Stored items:
*****
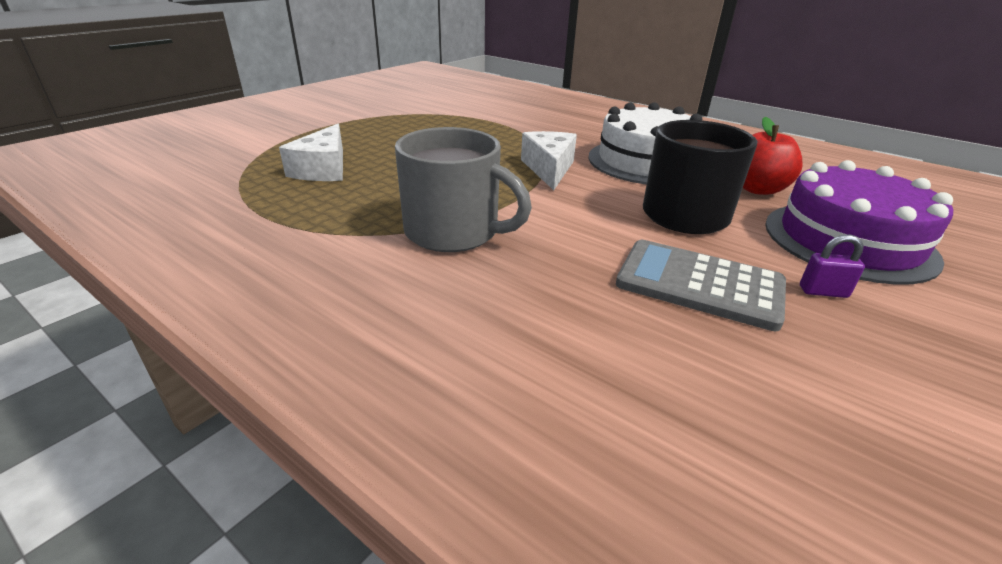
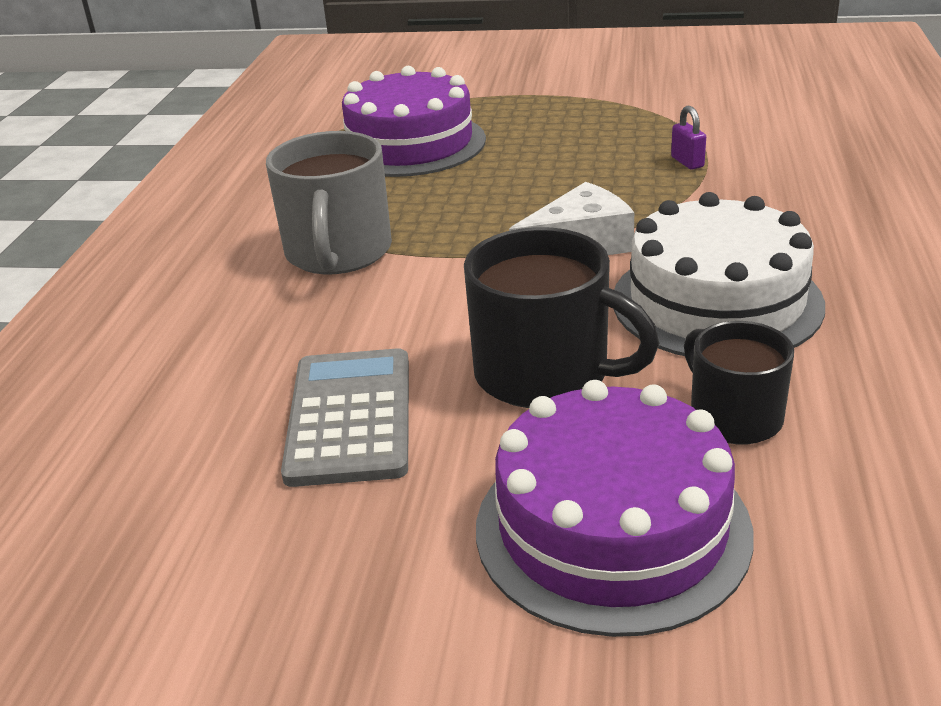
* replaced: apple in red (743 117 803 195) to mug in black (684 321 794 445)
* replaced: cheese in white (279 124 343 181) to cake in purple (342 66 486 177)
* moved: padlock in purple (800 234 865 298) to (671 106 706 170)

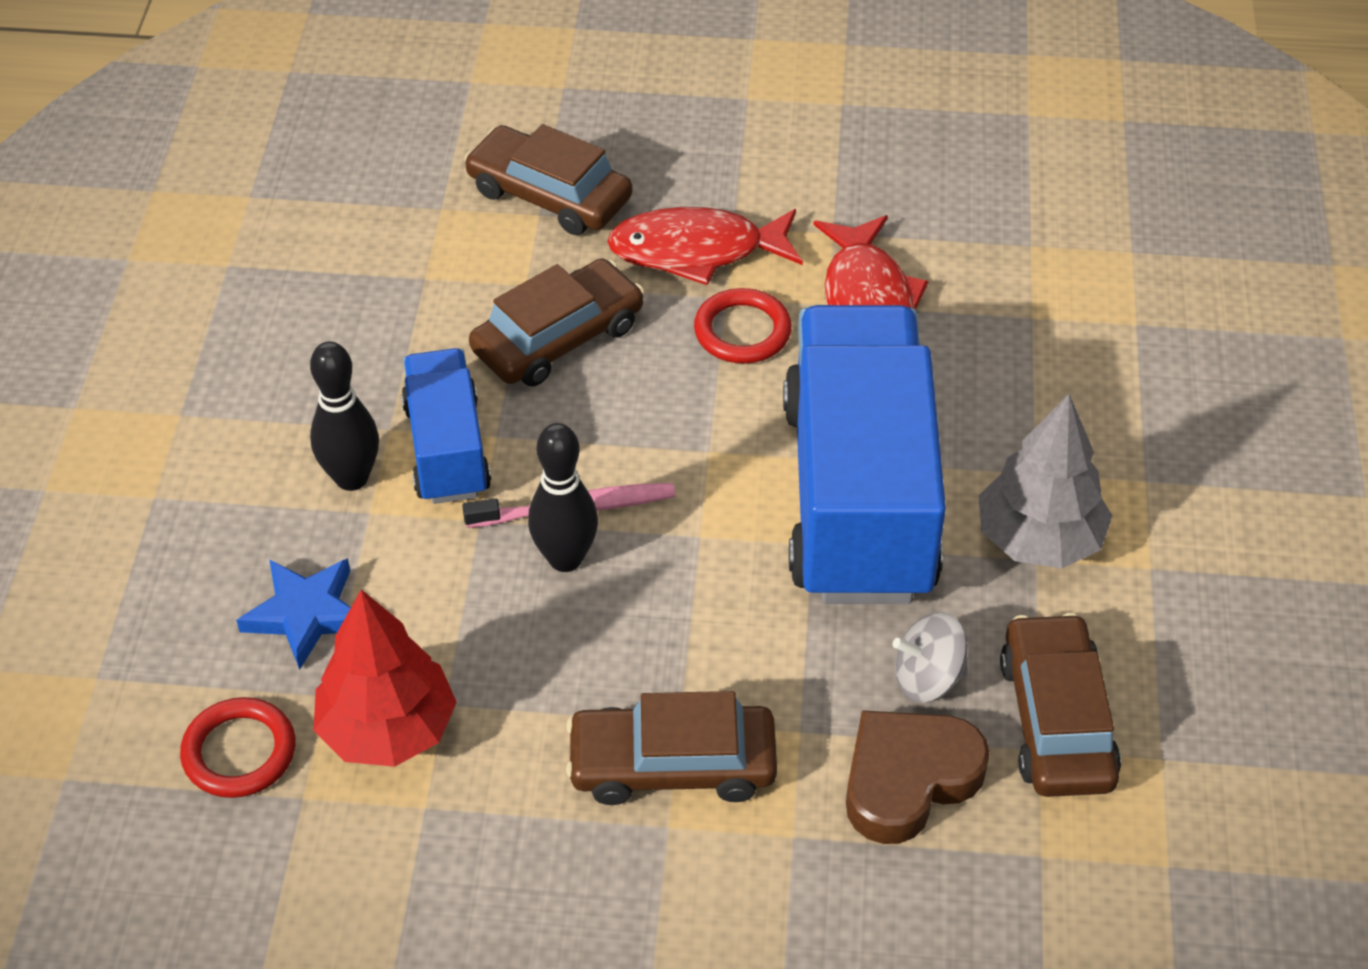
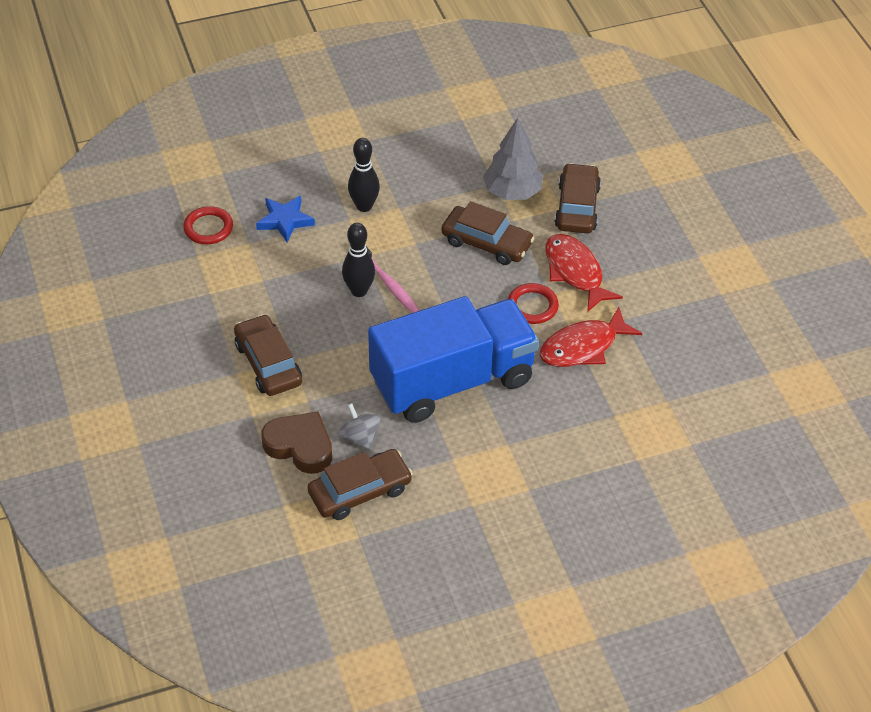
* removed: truck in blue (401 348 491 504)
* moved: tree in grey (979 394 1112 568) to (483 118 543 200)
* removed: tree in red (313 590 457 767)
*****
** Exercise **
The data above are to be repeated word for word, with any pictures left out.

** The answer **
* replaced: apple in red (743 117 803 195) to mug in black (684 321 794 445)
* replaced: cheese in white (279 124 343 181) to cake in purple (342 66 486 177)
* moved: padlock in purple (800 234 865 298) to (671 106 706 170)

* removed: truck in blue (401 348 491 504)
* moved: tree in grey (979 394 1112 568) to (483 118 543 200)
* removed: tree in red (313 590 457 767)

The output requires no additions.